### LISTED RECORDS:
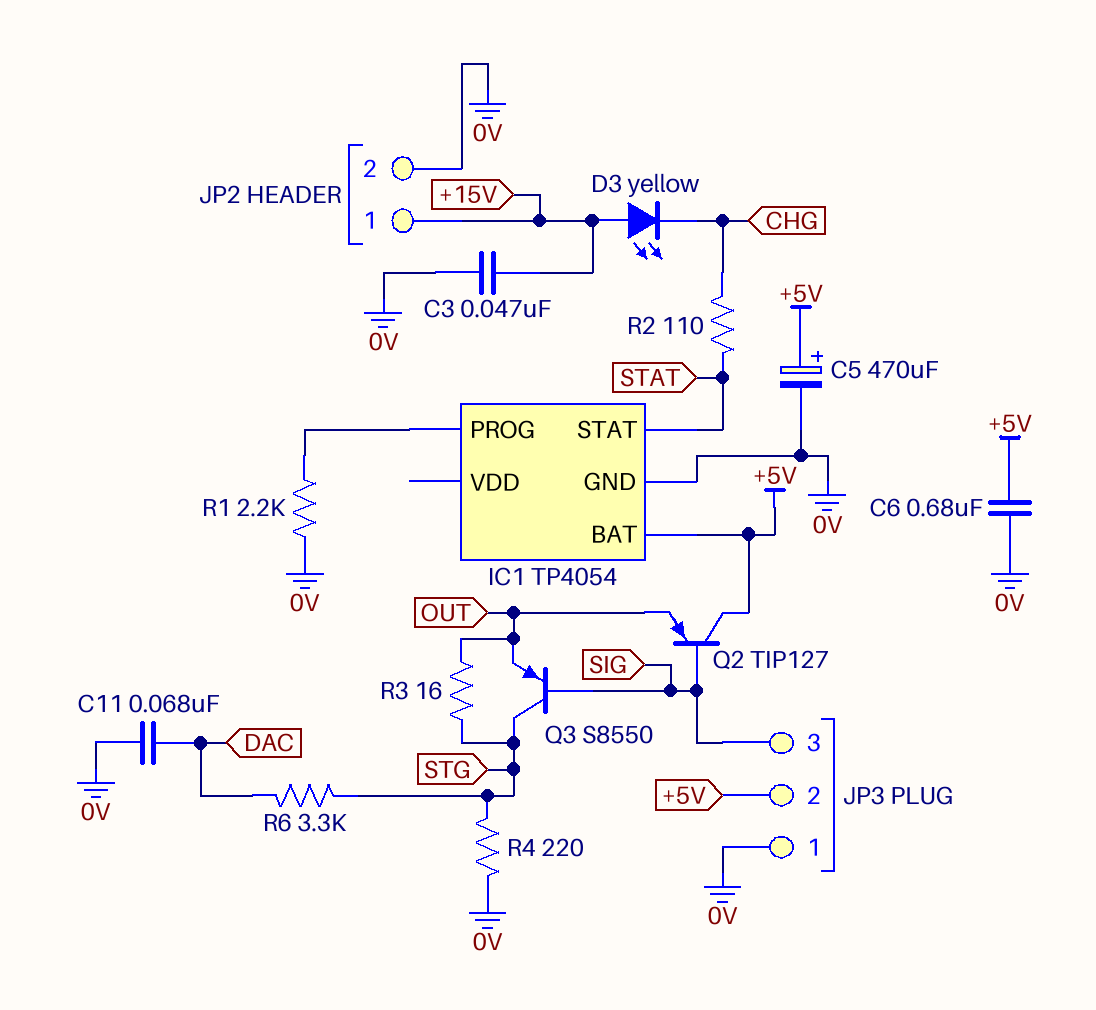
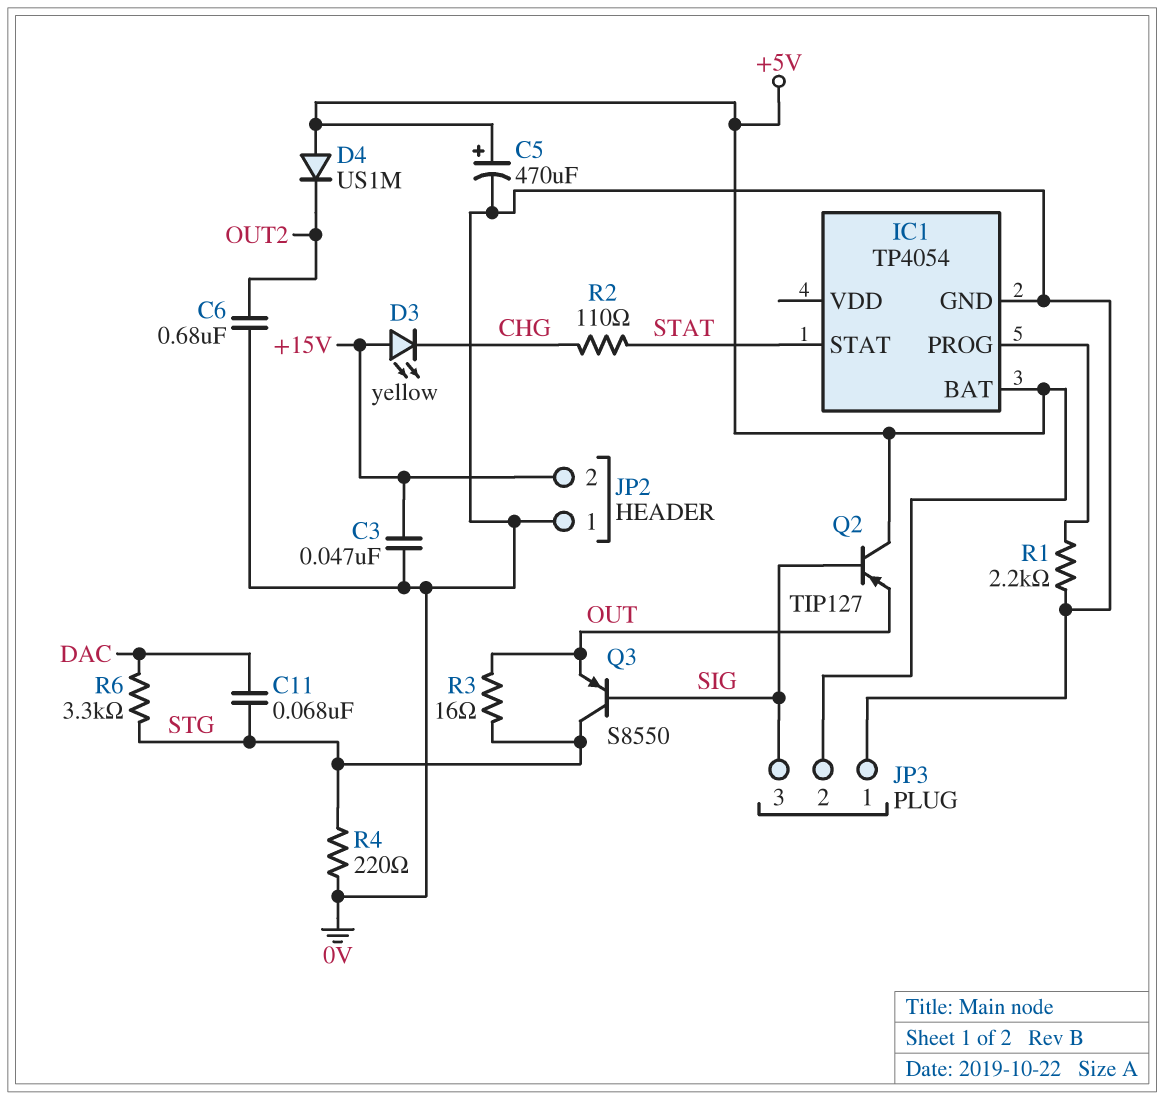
C6: 680nF (+5V, 0V) -> 680nF (0V, OUT2)
C11: 68nF (0V, DAC) -> 68nF (DAC, STG)
D4: none -> diode US1M (A +5V, K OUT2)
JP2 pin 1: +15V -> 0V
JP2 pin 2: 0V -> +15V

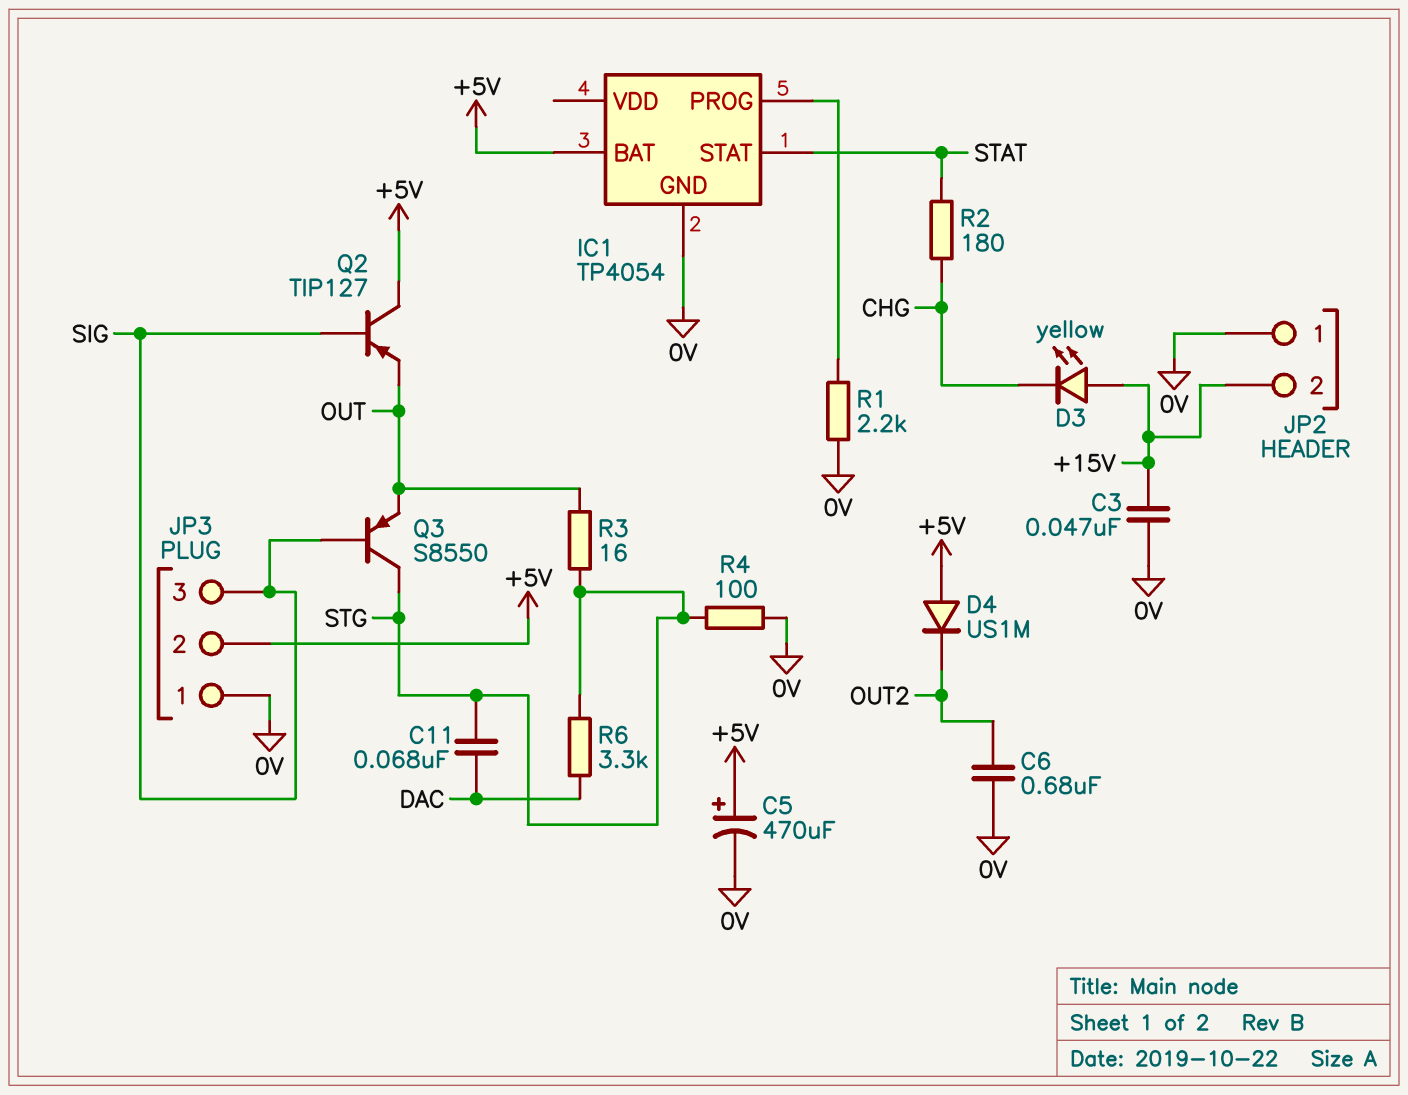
R2: 110 (CHG, STAT) -> 180 (CHG, STAT)
R4: 220 (0V, STG) -> 100 (0V, STG)

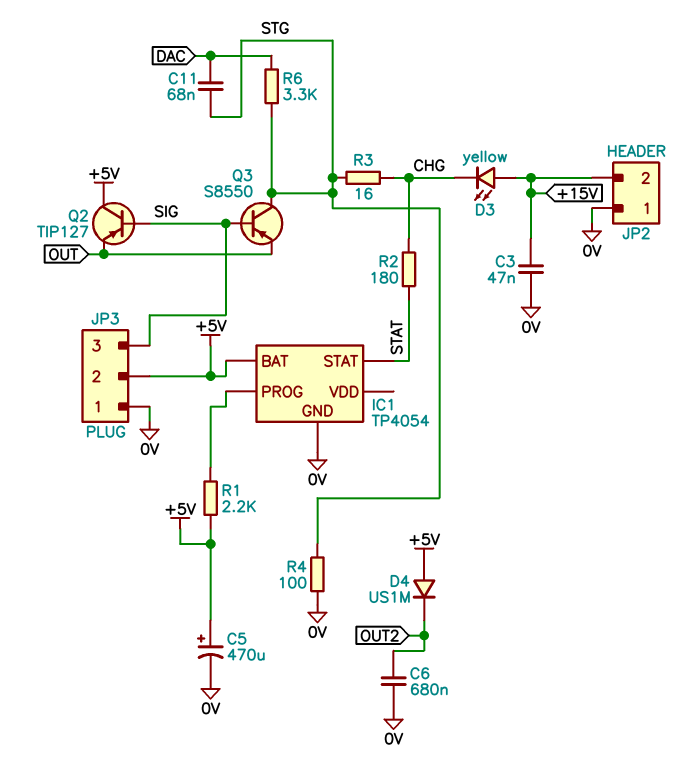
R1: 2.2k (0V, IC1/PROG) -> 2.2k (+5V, IC1/PROG)
R3: 16 (OUT, STG) -> 16 (CHG, STG)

### TASK PROMPT:
Line by line, reproduce exactly the lines from the one containing "C11: 68nF (0V, DAC) -> 68nF (DAC, STG)" through the final line of the material, both included, leaving every picture out.

### SOLVED EXERCISE:
C11: 68nF (0V, DAC) -> 68nF (DAC, STG)
D4: none -> diode US1M (A +5V, K OUT2)
JP2 pin 1: +15V -> 0V
JP2 pin 2: 0V -> +15V

R2: 110 (CHG, STAT) -> 180 (CHG, STAT)
R4: 220 (0V, STG) -> 100 (0V, STG)

R1: 2.2k (0V, IC1/PROG) -> 2.2k (+5V, IC1/PROG)
R3: 16 (OUT, STG) -> 16 (CHG, STG)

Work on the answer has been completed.